> SOURCE MATERIAL:
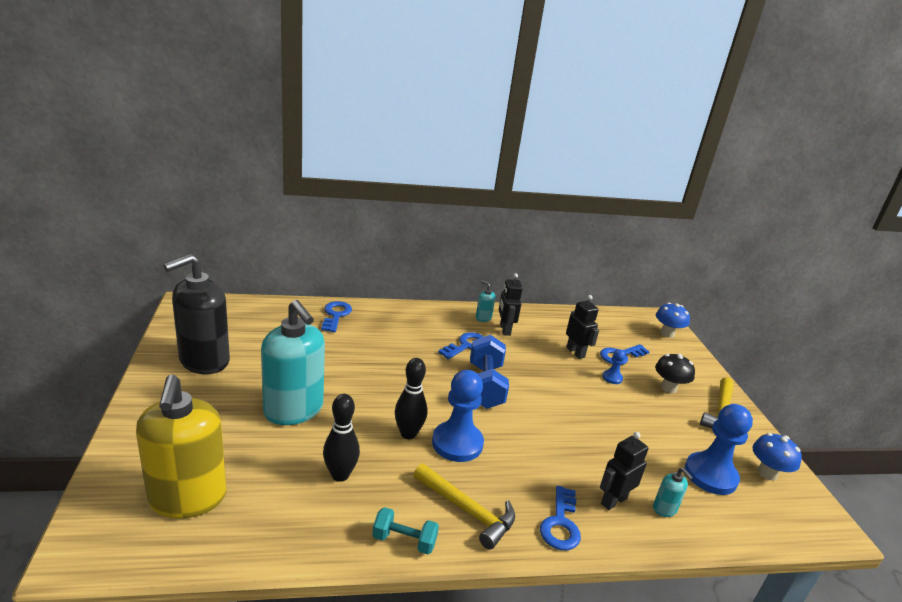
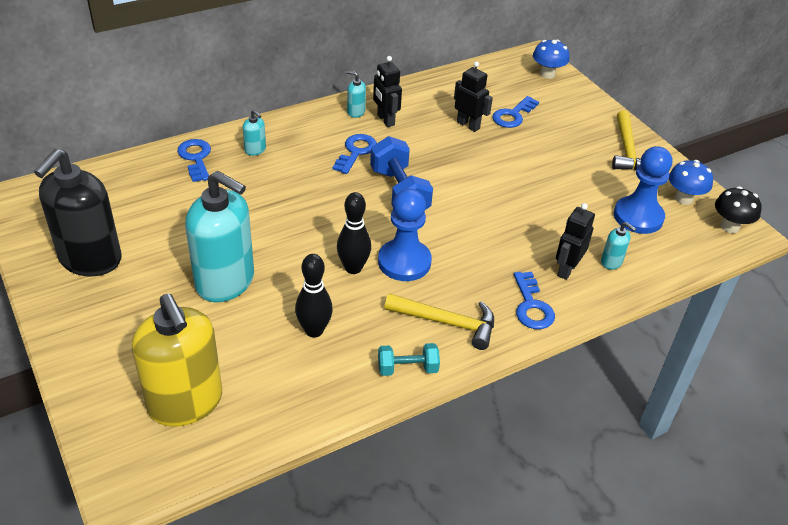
camera: 20 degrees left, 15 degrees up
(385, 322) = (255, 150): none -> turquoise soap dispenser
(612, 378) = (515, 143): blue pawn -> none
(668, 388) = (571, 138): black mushroom -> black mushroom (729, 227)

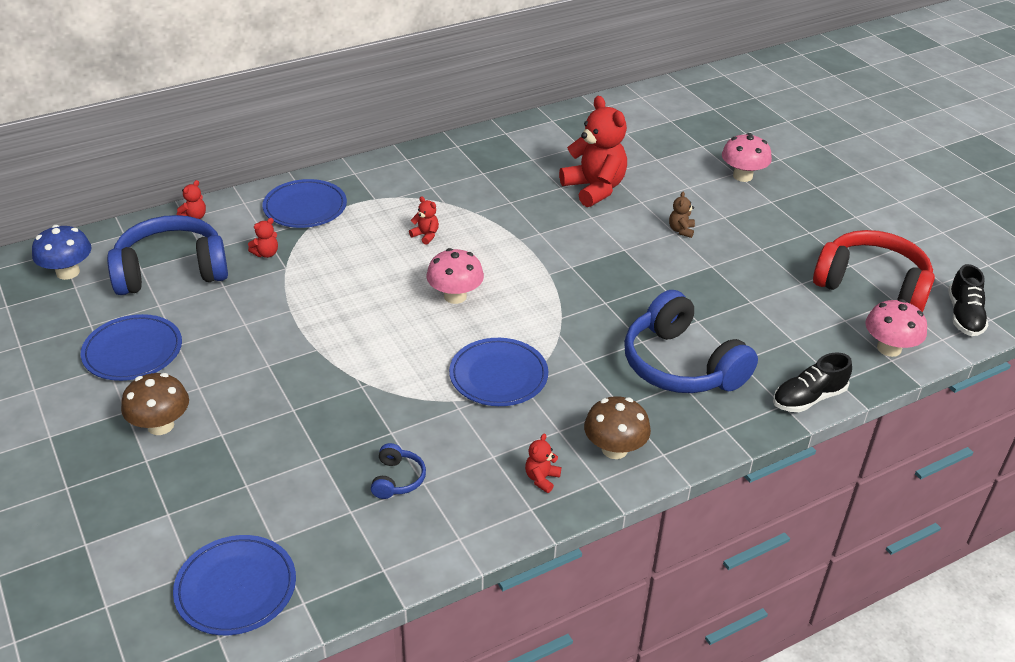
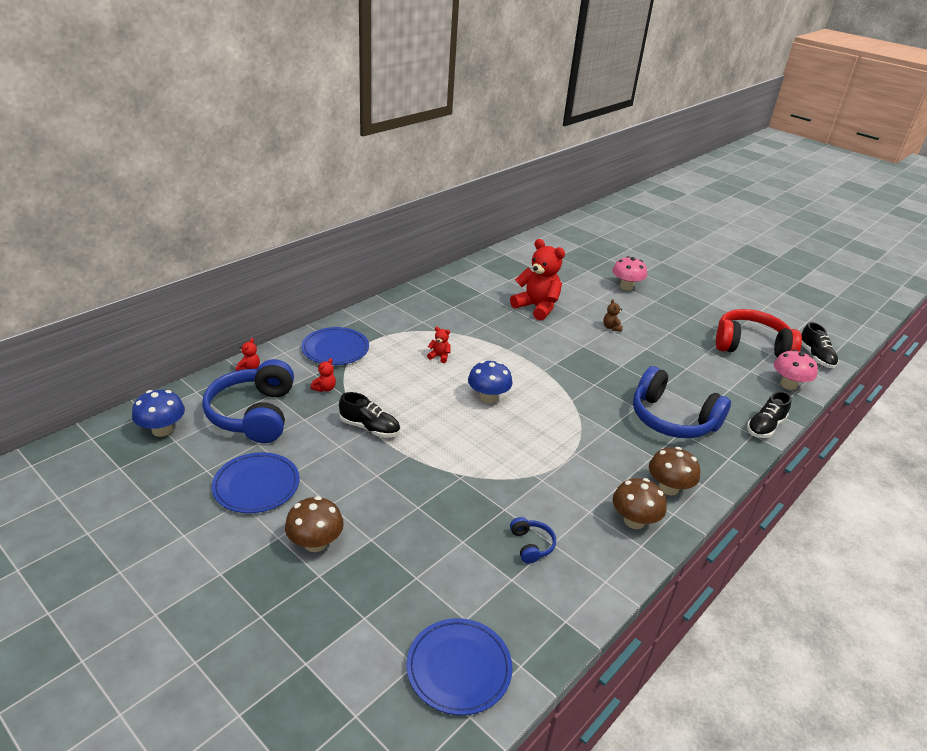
camera: 20 degrees left, 5 degrees down
(171, 271) = (253, 414): blue headphones -> blue headphones turned 60 degrees counterclockwise
(291, 309) = (369, 428): none -> black shoe
(455, 296) = (488, 397): pink mushroom -> blue mushroom
(498, 376) = (555, 450): blue plate -> none
(541, 478) = (634, 521): red teddy bear -> brown mushroom

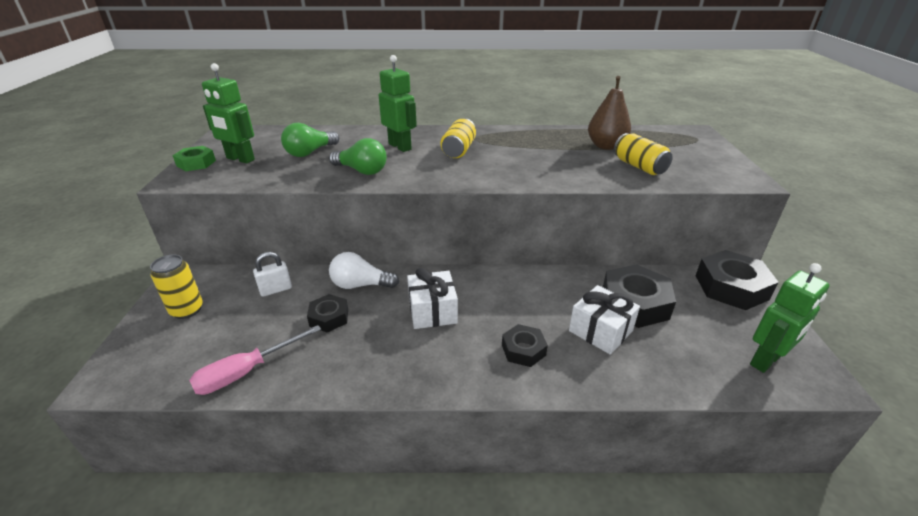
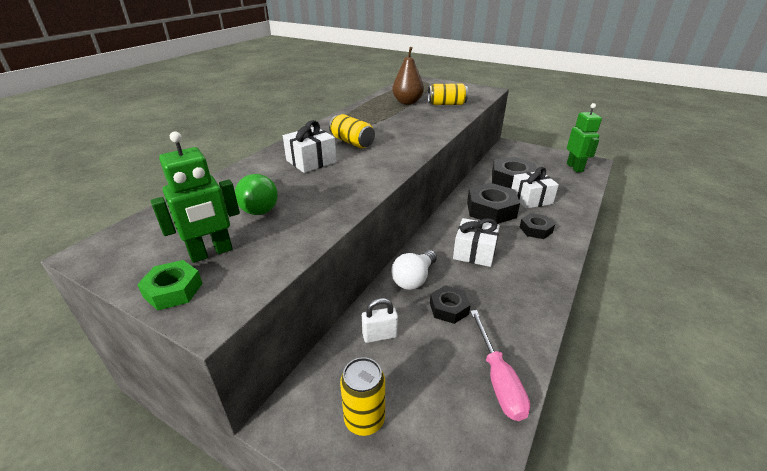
camera: 60 degrees left, 0 degrees up
(276, 289) = (380, 335): white padlock -> white padlock turned 75 degrees clockwise
(362, 171) = (341, 188): green light bulb -> none
(400, 146) = (311, 161): green robot -> white gift
(731, 287) = (515, 151): black nut -> black nut (491, 210)

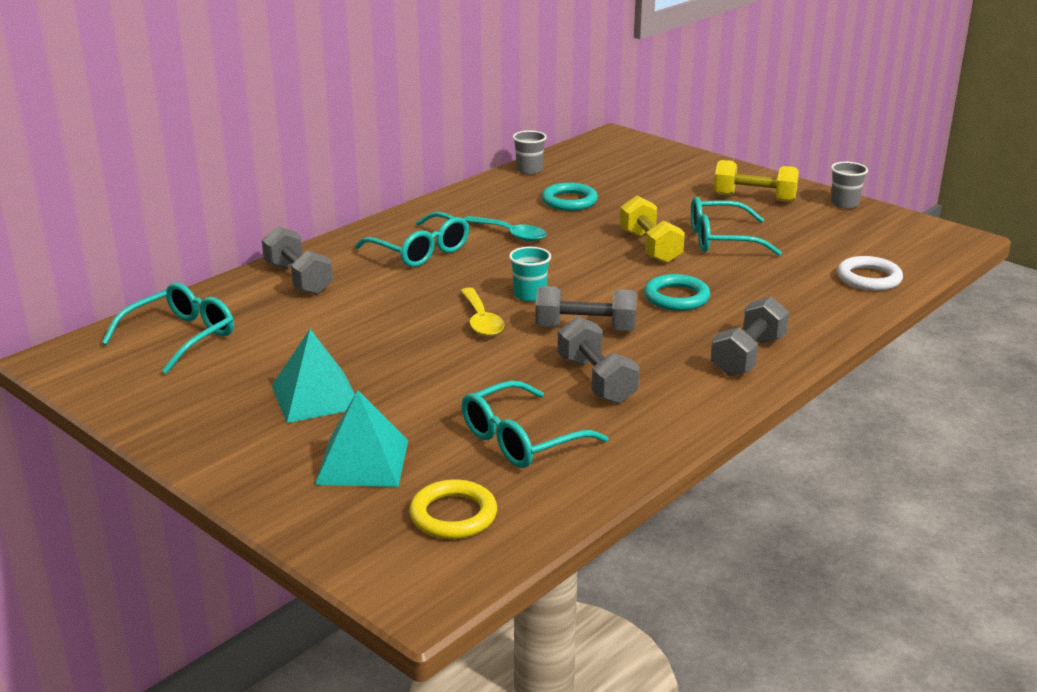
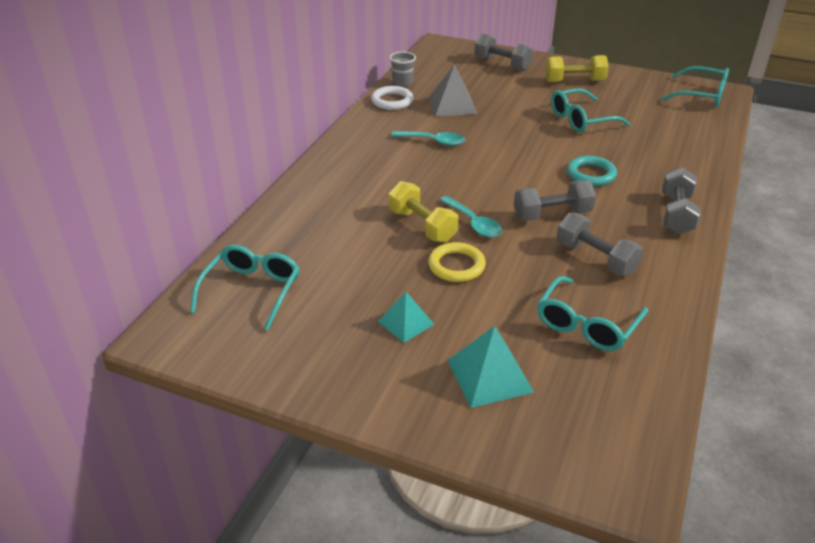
camera: 20 degrees left, 10 degrees up
(298, 279) = (305, 214): grey dumbbell -> grey dumbbell (502, 64)
(316, 396) = (406, 323): turquoise pyramid -> turquoise pyramid, size x0.65
(420, 251) = (379, 169): turquoise glasses -> turquoise glasses (701, 95)
(453, 515) = (594, 407): yellow ring -> yellow ring (456, 266)
(481, 320) = (473, 223): yellow spoon -> turquoise spoon
(529, 295) = (490, 193): turquoise cup -> none
(569, 201) = (452, 105): turquoise ring -> grey pyramid
(650, 247) = (539, 135): yellow dumbbell -> yellow dumbbell (422, 226)
(844, 203) = (634, 76): grey cup -> none
(869, 278) = (698, 134): white ring -> white ring (392, 101)

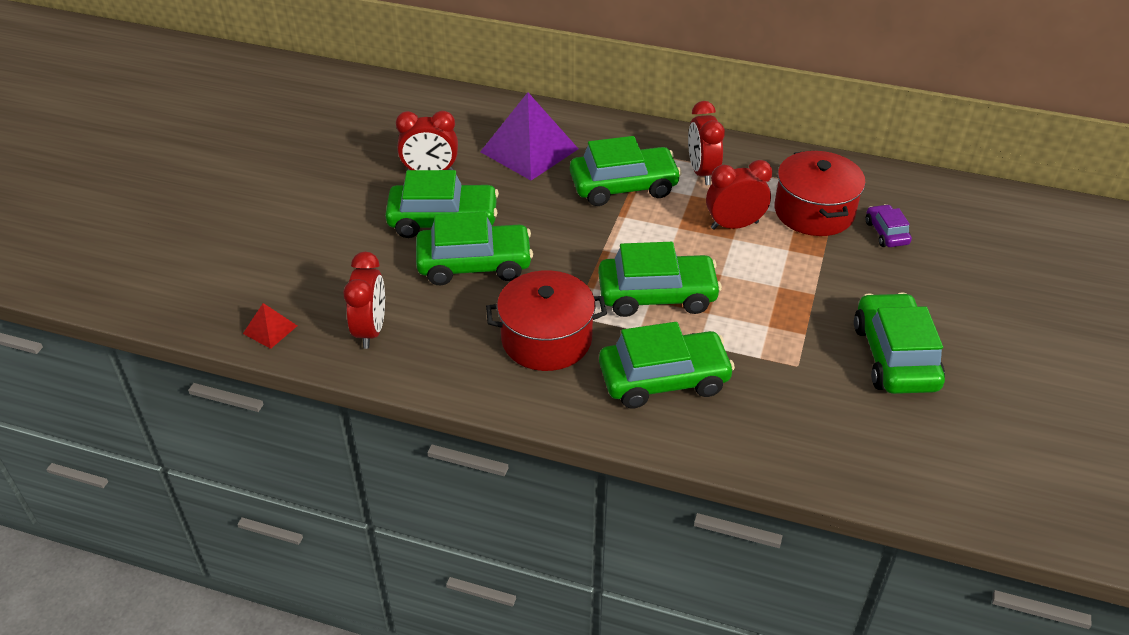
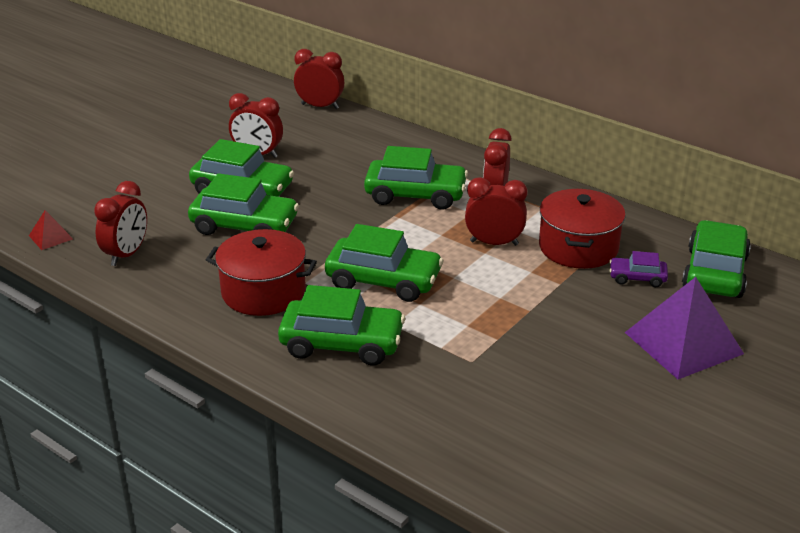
camera: 20 degrees right, 10 degrees down
(457, 99) = (320, 106): none -> red clock
(529, 150) = (353, 153): purple pyramid -> purple pyramid (683, 343)
(886, 233) = (637, 278): purple car -> purple car turned 90 degrees counterclockwise
(895, 356) = (570, 375): green car -> green car (715, 273)

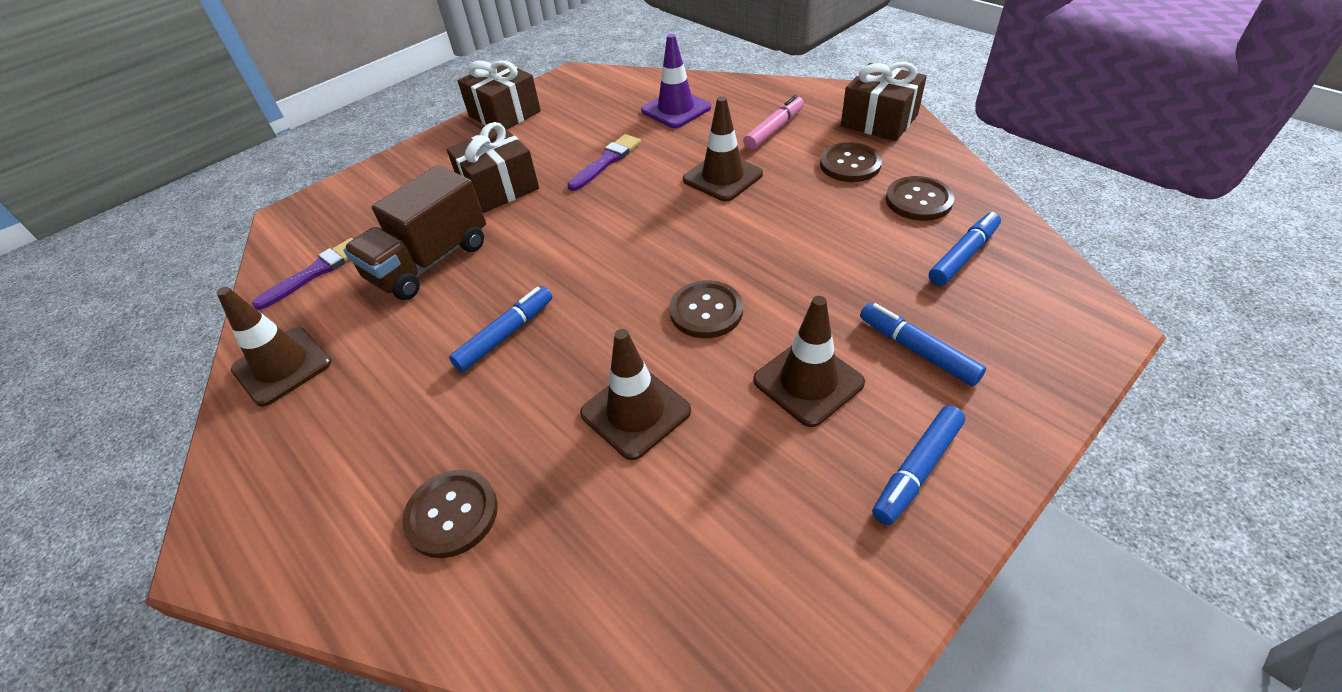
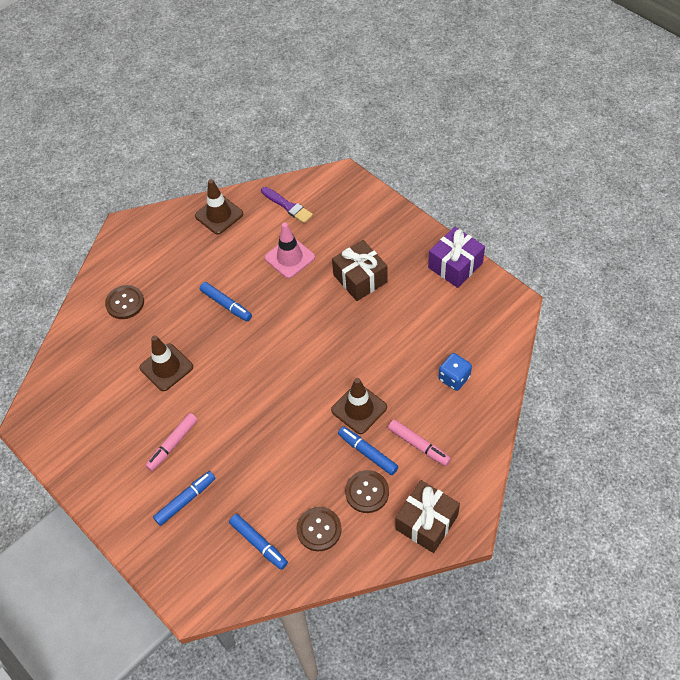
camera: 90 degrees right, 10 degrees up
(430, 262) = (289, 257): brown truck -> pink traffic cone
(504, 114) = (455, 265): brown gift -> purple gift
(606, 161) = (385, 337): purple brush -> none
(676, 109) = (454, 378): purple traffic cone -> blue dice
(706, 311) = (230, 398): brown button -> none
(808, 382) = (173, 444): brown traffic cone -> pink marker
(917, 470) = (114, 485): blue marker -> blue marker (367, 453)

> WHAT TO PRODUCE:
Scan the listing for the string "degrees", then copy every line where it appears.

> RESULT:
camera: 20 degrees left, 15 degrees up
camera: 20 degrees left, 5 degrees down
(171, 271) = (253, 414): blue headphones -> blue headphones turned 60 degrees counterclockwise
camera: 60 degrees left, 0 degrees up
(276, 289) = (380, 335): white padlock -> white padlock turned 75 degrees clockwise
camera: 20 degrees left, 10 degrees up
camera: 20 degrees right, 10 degrees down
(886, 233) = (637, 278): purple car -> purple car turned 90 degrees counterclockwise
camera: 90 degrees right, 10 degrees up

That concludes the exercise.